◆ **EXERCISE INPUTS**
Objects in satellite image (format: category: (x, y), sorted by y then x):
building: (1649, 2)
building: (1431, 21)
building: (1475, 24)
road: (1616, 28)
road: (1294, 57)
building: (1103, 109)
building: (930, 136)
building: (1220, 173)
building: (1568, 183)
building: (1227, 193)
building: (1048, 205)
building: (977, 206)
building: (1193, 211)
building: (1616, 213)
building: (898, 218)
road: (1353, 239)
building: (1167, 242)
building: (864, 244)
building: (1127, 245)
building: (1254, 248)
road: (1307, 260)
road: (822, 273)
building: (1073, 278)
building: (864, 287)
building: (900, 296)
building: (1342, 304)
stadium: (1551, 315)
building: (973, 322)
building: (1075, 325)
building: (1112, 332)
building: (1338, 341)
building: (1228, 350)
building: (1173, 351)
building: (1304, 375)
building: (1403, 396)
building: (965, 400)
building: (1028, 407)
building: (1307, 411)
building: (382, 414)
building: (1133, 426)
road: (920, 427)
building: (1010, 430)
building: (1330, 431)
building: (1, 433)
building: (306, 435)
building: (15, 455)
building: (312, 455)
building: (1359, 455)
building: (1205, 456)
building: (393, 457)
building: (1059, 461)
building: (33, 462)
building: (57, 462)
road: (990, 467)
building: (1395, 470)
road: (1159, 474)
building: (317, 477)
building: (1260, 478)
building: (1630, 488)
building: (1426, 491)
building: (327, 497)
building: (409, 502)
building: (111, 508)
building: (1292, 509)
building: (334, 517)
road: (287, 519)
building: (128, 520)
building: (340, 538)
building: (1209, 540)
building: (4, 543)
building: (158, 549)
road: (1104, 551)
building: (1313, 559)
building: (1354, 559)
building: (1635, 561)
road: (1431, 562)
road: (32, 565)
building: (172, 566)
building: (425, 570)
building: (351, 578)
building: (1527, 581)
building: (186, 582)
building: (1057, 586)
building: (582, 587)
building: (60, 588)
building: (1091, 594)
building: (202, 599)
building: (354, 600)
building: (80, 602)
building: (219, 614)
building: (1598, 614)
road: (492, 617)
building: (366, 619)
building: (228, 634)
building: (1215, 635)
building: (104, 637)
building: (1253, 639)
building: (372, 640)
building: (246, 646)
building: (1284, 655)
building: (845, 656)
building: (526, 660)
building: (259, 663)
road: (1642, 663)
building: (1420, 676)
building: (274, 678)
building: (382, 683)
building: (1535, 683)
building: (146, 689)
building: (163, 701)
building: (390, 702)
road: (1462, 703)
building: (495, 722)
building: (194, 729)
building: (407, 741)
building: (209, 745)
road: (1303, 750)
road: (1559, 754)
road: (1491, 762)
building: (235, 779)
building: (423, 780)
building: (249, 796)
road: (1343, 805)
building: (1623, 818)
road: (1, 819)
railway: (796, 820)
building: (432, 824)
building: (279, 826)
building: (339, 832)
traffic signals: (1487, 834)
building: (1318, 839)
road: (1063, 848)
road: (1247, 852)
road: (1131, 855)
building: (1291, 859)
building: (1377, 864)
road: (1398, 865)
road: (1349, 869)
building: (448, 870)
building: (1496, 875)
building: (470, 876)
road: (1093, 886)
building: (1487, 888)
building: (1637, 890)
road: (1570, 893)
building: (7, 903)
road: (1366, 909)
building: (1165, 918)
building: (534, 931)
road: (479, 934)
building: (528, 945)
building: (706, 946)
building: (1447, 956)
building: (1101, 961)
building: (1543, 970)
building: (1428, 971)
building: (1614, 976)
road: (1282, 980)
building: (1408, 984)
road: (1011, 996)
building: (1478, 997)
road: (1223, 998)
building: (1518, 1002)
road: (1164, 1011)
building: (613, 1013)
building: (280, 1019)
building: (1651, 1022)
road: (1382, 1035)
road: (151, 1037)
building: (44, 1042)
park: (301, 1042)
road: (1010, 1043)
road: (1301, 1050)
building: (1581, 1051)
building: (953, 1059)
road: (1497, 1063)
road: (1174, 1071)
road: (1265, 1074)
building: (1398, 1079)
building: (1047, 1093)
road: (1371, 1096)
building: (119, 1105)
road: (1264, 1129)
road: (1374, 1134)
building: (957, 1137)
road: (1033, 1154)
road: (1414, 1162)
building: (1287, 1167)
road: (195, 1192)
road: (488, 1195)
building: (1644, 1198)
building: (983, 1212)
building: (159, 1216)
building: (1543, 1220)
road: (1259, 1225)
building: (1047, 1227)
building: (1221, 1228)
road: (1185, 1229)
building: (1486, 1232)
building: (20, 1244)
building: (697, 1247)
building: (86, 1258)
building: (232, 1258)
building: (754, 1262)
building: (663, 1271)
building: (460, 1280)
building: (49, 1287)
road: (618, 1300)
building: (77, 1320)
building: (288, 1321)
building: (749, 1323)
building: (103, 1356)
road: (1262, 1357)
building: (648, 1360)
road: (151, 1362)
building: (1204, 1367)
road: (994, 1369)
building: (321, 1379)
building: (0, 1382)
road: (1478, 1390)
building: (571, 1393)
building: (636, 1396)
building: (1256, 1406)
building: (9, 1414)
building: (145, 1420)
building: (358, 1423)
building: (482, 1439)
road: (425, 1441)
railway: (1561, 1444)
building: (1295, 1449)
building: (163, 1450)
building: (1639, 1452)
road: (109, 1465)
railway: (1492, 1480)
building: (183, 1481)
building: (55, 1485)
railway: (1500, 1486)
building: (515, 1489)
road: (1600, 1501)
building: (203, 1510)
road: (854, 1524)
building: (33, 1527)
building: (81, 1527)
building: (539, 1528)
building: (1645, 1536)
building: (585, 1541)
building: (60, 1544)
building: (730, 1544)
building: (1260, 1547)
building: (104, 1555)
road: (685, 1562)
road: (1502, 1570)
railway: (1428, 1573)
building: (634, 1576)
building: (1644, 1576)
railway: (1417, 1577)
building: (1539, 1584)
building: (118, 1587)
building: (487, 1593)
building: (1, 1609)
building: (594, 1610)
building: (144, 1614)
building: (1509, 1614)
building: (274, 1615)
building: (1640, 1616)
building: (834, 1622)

◆ **EXERCISE PROMPT**
The word to find is "railway". Copy every line of the data that holds it.

◆ **ANSWER SPACE**
railway: (796, 820)
railway: (1561, 1444)
railway: (1492, 1480)
railway: (1500, 1486)
railway: (1428, 1573)
railway: (1417, 1577)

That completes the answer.